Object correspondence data
>>

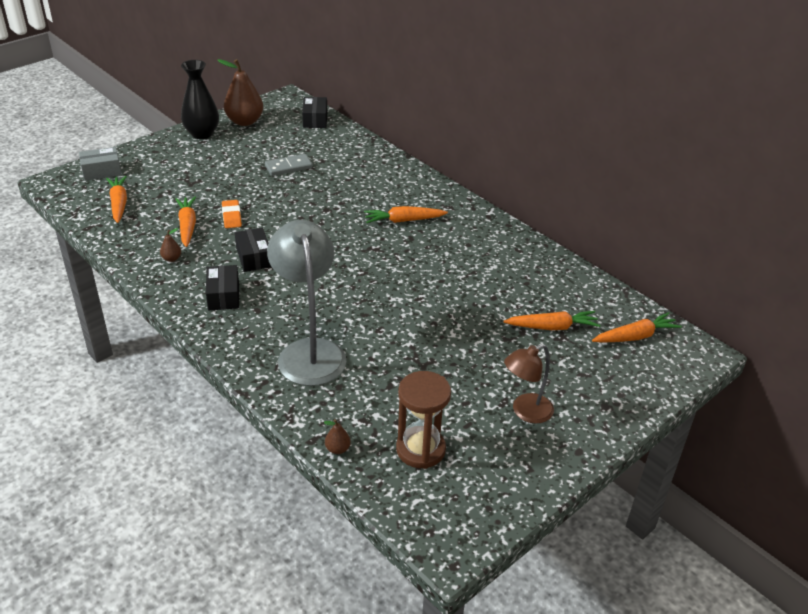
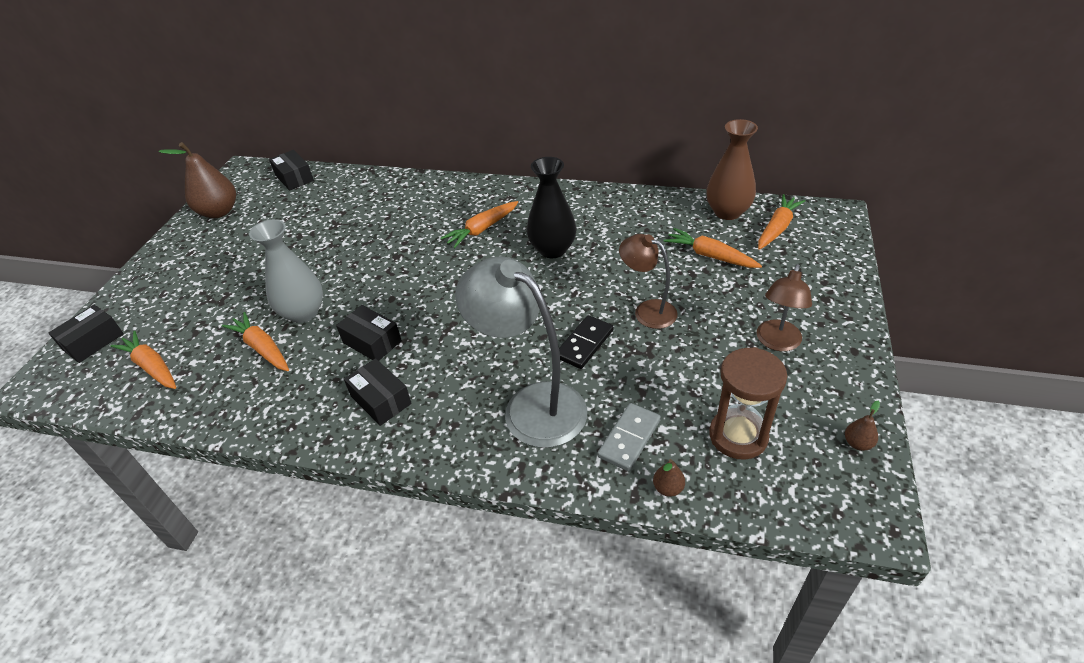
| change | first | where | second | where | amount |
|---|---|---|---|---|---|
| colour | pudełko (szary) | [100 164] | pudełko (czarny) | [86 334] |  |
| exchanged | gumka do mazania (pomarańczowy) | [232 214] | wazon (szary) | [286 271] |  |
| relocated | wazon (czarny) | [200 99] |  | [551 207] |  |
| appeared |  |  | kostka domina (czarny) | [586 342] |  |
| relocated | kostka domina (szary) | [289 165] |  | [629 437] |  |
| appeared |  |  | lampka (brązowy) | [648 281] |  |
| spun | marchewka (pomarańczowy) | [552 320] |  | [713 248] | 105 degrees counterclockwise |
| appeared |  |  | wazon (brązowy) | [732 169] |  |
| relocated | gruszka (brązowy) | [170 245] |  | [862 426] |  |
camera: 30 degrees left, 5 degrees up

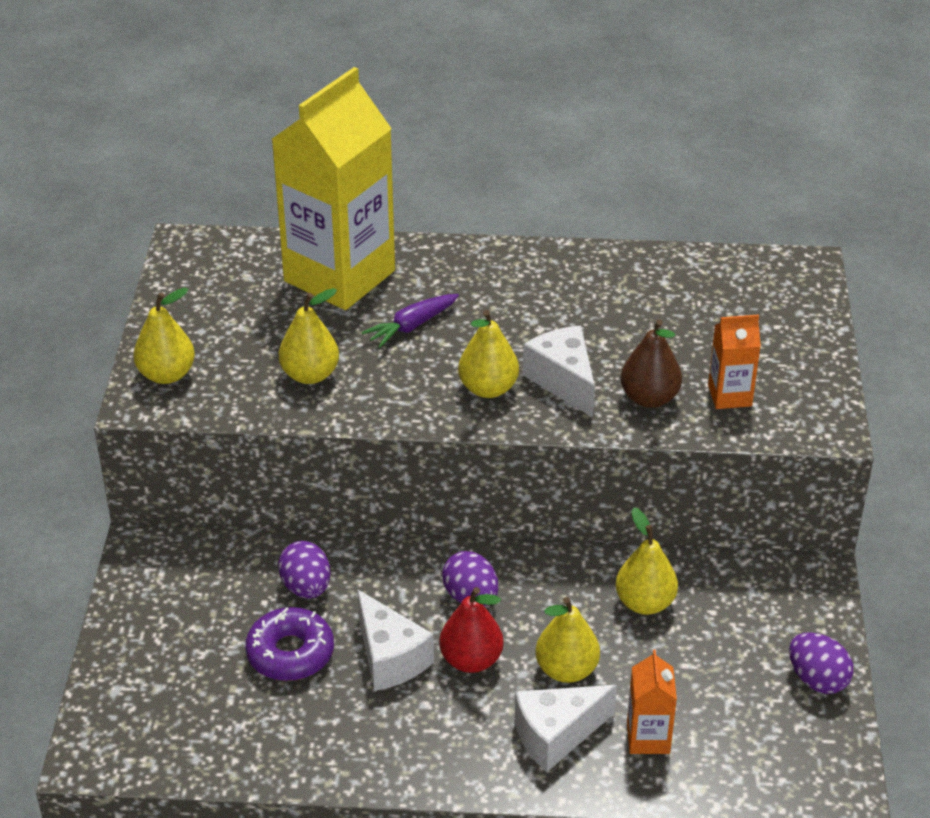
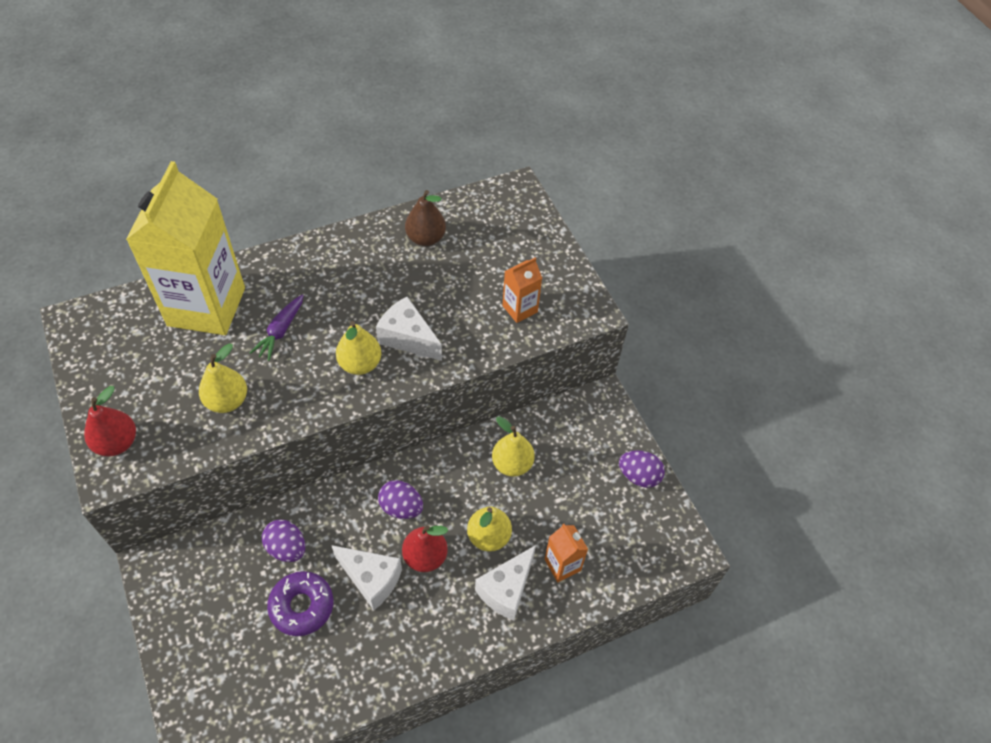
| change | first | where | second | where | amount |
|---|---|---|---|---|---|
| colour | gruszka (żółty) | [164 336] | gruszka (czerwony) | [110 421] |  |
| relocated | gruszka (brązowy) | [651 363] |  | [425 218] |  |
camera: 30 degrees left, 15 degrees up

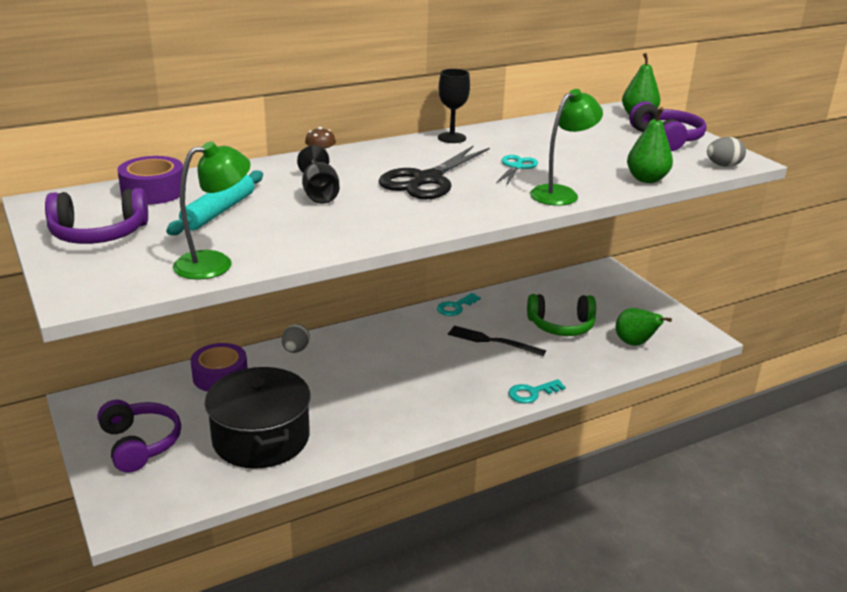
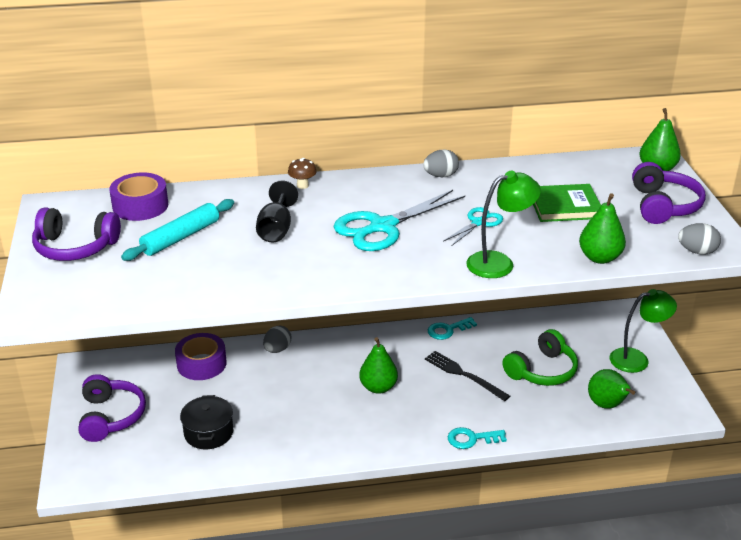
| change | first | where | second | where | amount |
|---|---|---|---|---|---|
| size | garnek (czarny) | [258 418] |  | [206 422] | x0.57 |
| colour | nożyczki (czarny) | [434 172] | nożyczki (turkusowy) | [399 220] |  |
| appeared |  |  | gruszka (zielony) | [378 365] |  |
| exchanged | kielich (czarny) | [454 106] | jajko (szary) | [441 163] |  |
| spun | słuchawki (zielony) | [561 315] |  | [540 357] | 60 degrees counterclockwise |
| appeared |  |  | książka (zielony) | [567 203] |  |
| relocated | lampka (zielony) | [212 210] |  | [643 331] |  |
camera: 20 degrees right, 5 degrees up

<<

> Goal of the exercise: Please set down only the lines from the first line of the records above through the line that has "kostka domina (czarny)", exactly, and not the pictures.

> Finished task:
| change | first | where | second | where | amount |
|---|---|---|---|---|---|
| colour | pudełko (szary) | [100 164] | pudełko (czarny) | [86 334] |  |
| exchanged | gumka do mazania (pomarańczowy) | [232 214] | wazon (szary) | [286 271] |  |
| relocated | wazon (czarny) | [200 99] |  | [551 207] |  |
| appeared |  |  | kostka domina (czarny) | [586 342] |  |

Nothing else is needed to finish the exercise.